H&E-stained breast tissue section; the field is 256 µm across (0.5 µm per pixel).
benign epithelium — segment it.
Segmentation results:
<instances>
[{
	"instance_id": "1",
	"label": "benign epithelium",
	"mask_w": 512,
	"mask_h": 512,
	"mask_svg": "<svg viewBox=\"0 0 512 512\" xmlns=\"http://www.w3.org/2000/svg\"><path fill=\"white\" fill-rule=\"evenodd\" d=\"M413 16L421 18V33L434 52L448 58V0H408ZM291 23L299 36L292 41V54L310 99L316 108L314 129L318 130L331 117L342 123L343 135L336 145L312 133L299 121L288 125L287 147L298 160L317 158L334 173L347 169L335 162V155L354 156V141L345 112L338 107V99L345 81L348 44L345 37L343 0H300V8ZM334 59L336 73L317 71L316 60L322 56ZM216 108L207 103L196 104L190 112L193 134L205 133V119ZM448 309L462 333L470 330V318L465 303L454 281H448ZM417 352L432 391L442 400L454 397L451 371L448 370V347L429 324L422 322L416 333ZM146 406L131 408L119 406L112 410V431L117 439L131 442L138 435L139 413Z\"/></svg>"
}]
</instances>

______

Goal:
Take the entries above and transcribe them in full.

Solution to this task:
H&E-stained breast tissue section; the field is 256 µm across (0.5 µm per pixel).
benign epithelium — segment it.
Segmentation results:
<instances>
[{
	"instance_id": "1",
	"label": "benign epithelium",
	"mask_w": 512,
	"mask_h": 512,
	"mask_svg": "<svg viewBox=\"0 0 512 512\" xmlns=\"http://www.w3.org/2000/svg\"><path fill=\"white\" fill-rule=\"evenodd\" d=\"M413 16L421 18V33L434 52L448 58V0H408ZM291 23L299 36L292 41V54L310 99L316 108L314 129L318 130L331 117L342 123L343 135L336 145L312 133L299 121L288 125L287 147L298 160L317 158L334 173L347 169L335 162V155L354 156V141L345 112L338 107V99L345 81L348 44L345 37L343 0H300V8ZM334 59L336 73L317 71L316 60L322 56ZM216 108L207 103L196 104L190 112L193 134L205 133V119ZM448 309L462 333L470 330V318L465 303L454 281H448ZM417 352L432 391L442 400L454 397L451 371L448 370V347L429 324L422 322L416 333ZM146 406L131 408L119 406L112 410V431L117 439L131 442L138 435L139 413Z\"/></svg>"
}]
</instances>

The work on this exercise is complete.